**Work request**
Nothing but the lines from the one containing "(637, 253) = (322, 105): black" through the last line of the data below should be returned, each copied exactly.

**Dataset content**
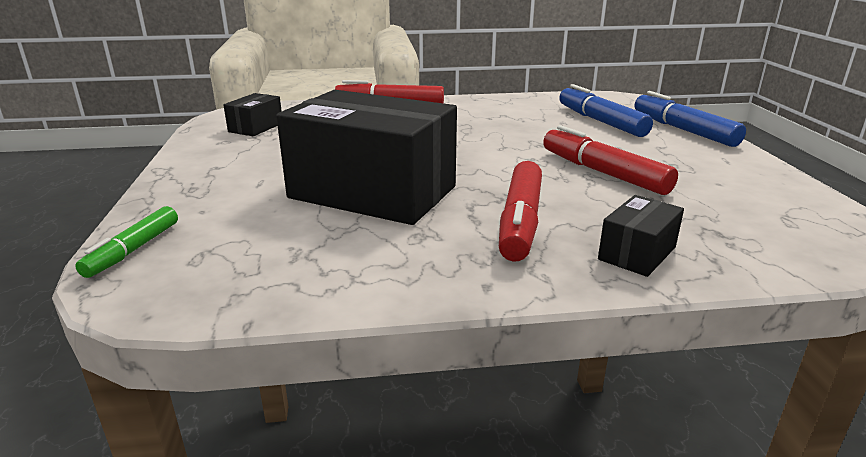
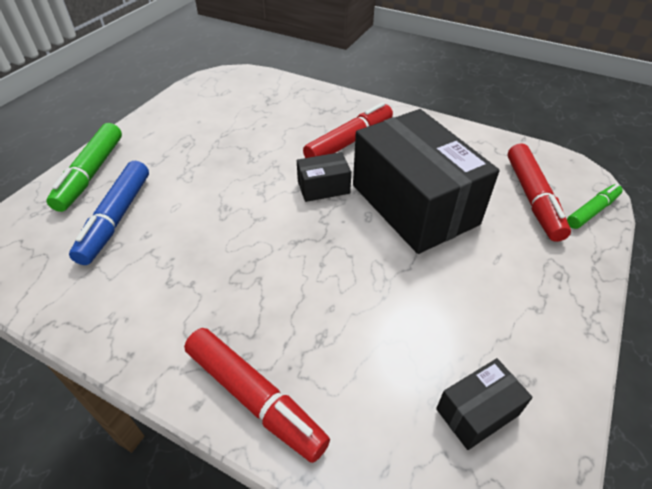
camera: 145 degrees left, 20 degrees up
(603, 172) = (241, 156): red marker -> red marker (532, 198)
(637, 253) = (322, 105): black box -> black box (323, 187)
(683, 130) = (91, 174): blue marker -> green marker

**Task solution**
(637, 253) = (322, 105): black box -> black box (323, 187)
(683, 130) = (91, 174): blue marker -> green marker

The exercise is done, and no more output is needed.